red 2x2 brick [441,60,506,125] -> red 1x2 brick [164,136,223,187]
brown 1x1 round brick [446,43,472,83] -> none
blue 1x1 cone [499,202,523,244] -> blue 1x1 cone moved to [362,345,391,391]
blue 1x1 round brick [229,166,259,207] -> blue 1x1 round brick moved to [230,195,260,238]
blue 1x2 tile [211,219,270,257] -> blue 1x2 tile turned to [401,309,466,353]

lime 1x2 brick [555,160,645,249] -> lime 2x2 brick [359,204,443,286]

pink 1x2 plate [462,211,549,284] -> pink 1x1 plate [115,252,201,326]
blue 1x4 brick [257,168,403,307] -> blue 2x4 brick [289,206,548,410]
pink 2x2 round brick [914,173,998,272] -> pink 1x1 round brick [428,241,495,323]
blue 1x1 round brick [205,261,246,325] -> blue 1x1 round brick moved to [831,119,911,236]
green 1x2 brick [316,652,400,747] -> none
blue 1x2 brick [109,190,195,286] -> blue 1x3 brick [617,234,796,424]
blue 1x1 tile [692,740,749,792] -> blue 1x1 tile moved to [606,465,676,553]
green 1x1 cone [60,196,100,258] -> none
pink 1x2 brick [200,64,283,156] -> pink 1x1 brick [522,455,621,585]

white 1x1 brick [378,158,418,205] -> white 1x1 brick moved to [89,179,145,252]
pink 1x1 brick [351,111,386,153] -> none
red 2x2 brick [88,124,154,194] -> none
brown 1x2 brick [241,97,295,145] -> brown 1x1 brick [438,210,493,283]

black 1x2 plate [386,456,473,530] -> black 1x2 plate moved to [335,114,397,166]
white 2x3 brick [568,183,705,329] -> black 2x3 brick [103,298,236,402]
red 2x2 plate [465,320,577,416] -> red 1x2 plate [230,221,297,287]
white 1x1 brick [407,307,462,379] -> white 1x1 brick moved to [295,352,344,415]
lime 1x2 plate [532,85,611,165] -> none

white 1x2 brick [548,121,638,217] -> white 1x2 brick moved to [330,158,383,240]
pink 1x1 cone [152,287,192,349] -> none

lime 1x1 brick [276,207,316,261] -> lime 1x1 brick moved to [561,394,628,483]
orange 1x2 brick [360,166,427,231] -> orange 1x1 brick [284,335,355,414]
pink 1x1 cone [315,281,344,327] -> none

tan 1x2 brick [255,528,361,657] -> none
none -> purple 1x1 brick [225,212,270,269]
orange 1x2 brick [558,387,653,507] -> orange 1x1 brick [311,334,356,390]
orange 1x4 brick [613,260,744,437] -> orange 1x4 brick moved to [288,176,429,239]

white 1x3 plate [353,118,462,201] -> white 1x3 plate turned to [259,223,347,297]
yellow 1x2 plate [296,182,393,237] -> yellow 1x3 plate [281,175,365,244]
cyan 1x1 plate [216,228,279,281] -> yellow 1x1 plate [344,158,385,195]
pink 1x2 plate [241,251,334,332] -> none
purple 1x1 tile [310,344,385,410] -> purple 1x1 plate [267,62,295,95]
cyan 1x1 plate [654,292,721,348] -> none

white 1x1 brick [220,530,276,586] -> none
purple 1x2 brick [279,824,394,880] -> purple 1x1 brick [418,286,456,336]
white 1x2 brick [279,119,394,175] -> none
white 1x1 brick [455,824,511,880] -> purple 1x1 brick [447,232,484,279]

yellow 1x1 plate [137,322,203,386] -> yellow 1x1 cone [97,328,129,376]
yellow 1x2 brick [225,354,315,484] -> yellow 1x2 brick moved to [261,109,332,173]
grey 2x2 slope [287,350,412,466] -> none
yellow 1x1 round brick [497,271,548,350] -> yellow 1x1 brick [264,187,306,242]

• • • •

**Problem to solve**
The lines from the start of the entries above through the line containing "blue 1x1 tile [692,740,749,792]" are the ones to return, please; copy them exactly and include both ends.

**Reply to the exercise**
red 2x2 brick [441,60,506,125] -> red 1x2 brick [164,136,223,187]
brown 1x1 round brick [446,43,472,83] -> none
blue 1x1 cone [499,202,523,244] -> blue 1x1 cone moved to [362,345,391,391]
blue 1x1 round brick [229,166,259,207] -> blue 1x1 round brick moved to [230,195,260,238]
blue 1x2 tile [211,219,270,257] -> blue 1x2 tile turned to [401,309,466,353]

lime 1x2 brick [555,160,645,249] -> lime 2x2 brick [359,204,443,286]

pink 1x2 plate [462,211,549,284] -> pink 1x1 plate [115,252,201,326]
blue 1x4 brick [257,168,403,307] -> blue 2x4 brick [289,206,548,410]
pink 2x2 round brick [914,173,998,272] -> pink 1x1 round brick [428,241,495,323]
blue 1x1 round brick [205,261,246,325] -> blue 1x1 round brick moved to [831,119,911,236]
green 1x2 brick [316,652,400,747] -> none
blue 1x2 brick [109,190,195,286] -> blue 1x3 brick [617,234,796,424]
blue 1x1 tile [692,740,749,792] -> blue 1x1 tile moved to [606,465,676,553]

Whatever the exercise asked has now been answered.